#### Instructions to follow:
Return each of the rows below verbatim, in the order given.

::: Source data

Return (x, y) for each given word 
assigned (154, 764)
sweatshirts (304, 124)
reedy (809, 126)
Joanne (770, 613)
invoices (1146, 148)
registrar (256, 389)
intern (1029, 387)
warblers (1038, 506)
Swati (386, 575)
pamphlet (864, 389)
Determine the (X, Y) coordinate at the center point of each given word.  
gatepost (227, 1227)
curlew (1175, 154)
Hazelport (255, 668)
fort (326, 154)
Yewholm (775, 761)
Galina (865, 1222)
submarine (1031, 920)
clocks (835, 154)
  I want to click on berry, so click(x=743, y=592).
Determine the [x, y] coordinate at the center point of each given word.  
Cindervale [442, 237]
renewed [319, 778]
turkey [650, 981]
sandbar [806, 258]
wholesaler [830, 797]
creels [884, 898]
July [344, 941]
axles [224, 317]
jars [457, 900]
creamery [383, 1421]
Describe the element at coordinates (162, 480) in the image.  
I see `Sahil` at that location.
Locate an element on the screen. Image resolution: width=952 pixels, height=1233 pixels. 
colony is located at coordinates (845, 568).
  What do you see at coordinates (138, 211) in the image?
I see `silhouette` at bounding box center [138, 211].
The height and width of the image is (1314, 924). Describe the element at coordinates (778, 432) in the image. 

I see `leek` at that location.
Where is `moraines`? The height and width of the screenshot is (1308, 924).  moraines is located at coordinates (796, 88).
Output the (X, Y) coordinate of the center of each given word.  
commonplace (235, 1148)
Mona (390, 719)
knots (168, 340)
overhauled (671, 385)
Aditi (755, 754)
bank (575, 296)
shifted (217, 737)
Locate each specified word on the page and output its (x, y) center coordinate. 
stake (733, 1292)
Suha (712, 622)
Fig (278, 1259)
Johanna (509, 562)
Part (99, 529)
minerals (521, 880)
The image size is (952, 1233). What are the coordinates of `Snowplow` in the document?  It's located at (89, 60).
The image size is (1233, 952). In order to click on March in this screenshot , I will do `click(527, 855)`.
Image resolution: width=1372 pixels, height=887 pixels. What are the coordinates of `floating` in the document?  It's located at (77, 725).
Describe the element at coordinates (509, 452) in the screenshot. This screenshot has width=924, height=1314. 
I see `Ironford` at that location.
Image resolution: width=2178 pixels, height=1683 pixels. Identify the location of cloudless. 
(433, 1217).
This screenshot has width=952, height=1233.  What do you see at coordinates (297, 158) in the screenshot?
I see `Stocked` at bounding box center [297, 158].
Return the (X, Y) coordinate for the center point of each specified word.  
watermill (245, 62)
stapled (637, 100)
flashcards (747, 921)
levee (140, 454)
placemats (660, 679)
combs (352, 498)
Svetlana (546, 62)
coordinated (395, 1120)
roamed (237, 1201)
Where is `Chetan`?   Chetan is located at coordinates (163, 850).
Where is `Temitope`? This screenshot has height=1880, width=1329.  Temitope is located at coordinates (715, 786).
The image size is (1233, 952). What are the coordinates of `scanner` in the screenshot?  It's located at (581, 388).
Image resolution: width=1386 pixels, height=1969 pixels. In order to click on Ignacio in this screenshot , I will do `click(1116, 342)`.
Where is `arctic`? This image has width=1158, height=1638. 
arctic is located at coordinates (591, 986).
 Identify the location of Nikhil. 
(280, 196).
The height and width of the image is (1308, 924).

::::::

#### Written answer:
Return (x, y) for each given word 
assigned (154, 764)
sweatshirts (304, 124)
reedy (809, 126)
Joanne (770, 613)
invoices (1146, 148)
registrar (256, 389)
intern (1029, 387)
warblers (1038, 506)
Swati (386, 575)
pamphlet (864, 389)
Determine the (X, Y) coordinate at the center point of each given word.  
gatepost (227, 1227)
curlew (1175, 154)
Hazelport (255, 668)
fort (326, 154)
Yewholm (775, 761)
Galina (865, 1222)
submarine (1031, 920)
clocks (835, 154)
  I want to click on berry, so click(x=743, y=592).
Determine the [x, y] coordinate at the center point of each given word.  
Cindervale [442, 237]
renewed [319, 778]
turkey [650, 981]
sandbar [806, 258]
wholesaler [830, 797]
creels [884, 898]
July [344, 941]
axles [224, 317]
jars [457, 900]
creamery [383, 1421]
Describe the element at coordinates (162, 480) in the image.  
I see `Sahil` at that location.
Locate an element on the screen. Image resolution: width=952 pixels, height=1233 pixels. 
colony is located at coordinates (845, 568).
  What do you see at coordinates (138, 211) in the image?
I see `silhouette` at bounding box center [138, 211].
The height and width of the image is (1314, 924). Describe the element at coordinates (778, 432) in the image. 

I see `leek` at that location.
Where is `moraines`? The height and width of the screenshot is (1308, 924).  moraines is located at coordinates (796, 88).
Output the (X, Y) coordinate of the center of each given word.  
commonplace (235, 1148)
Mona (390, 719)
knots (168, 340)
overhauled (671, 385)
Aditi (755, 754)
bank (575, 296)
shifted (217, 737)
Locate each specified word on the page and output its (x, y) center coordinate. 
stake (733, 1292)
Suha (712, 622)
Fig (278, 1259)
Johanna (509, 562)
Part (99, 529)
minerals (521, 880)
The image size is (952, 1233). What are the coordinates of `Snowplow` in the document?  It's located at (89, 60).
The image size is (1233, 952). In order to click on March in this screenshot , I will do `click(527, 855)`.
Image resolution: width=1372 pixels, height=887 pixels. What are the coordinates of `floating` in the document?  It's located at (77, 725).
Describe the element at coordinates (509, 452) in the screenshot. This screenshot has width=924, height=1314. 
I see `Ironford` at that location.
Image resolution: width=2178 pixels, height=1683 pixels. Identify the location of cloudless. 
(433, 1217).
This screenshot has width=952, height=1233.  What do you see at coordinates (297, 158) in the screenshot?
I see `Stocked` at bounding box center [297, 158].
Return the (X, Y) coordinate for the center point of each specified word.  
watermill (245, 62)
stapled (637, 100)
flashcards (747, 921)
levee (140, 454)
placemats (660, 679)
combs (352, 498)
Svetlana (546, 62)
coordinated (395, 1120)
roamed (237, 1201)
Where is `Chetan`?   Chetan is located at coordinates (163, 850).
Where is `Temitope`? This screenshot has height=1880, width=1329.  Temitope is located at coordinates (715, 786).
The image size is (1233, 952). What are the coordinates of `scanner` in the screenshot?  It's located at (581, 388).
Image resolution: width=1386 pixels, height=1969 pixels. In order to click on Ignacio in this screenshot , I will do `click(1116, 342)`.
Where is `arctic`? This image has width=1158, height=1638. 
arctic is located at coordinates (591, 986).
 Identify the location of Nikhil. 
(280, 196).
The height and width of the image is (1308, 924).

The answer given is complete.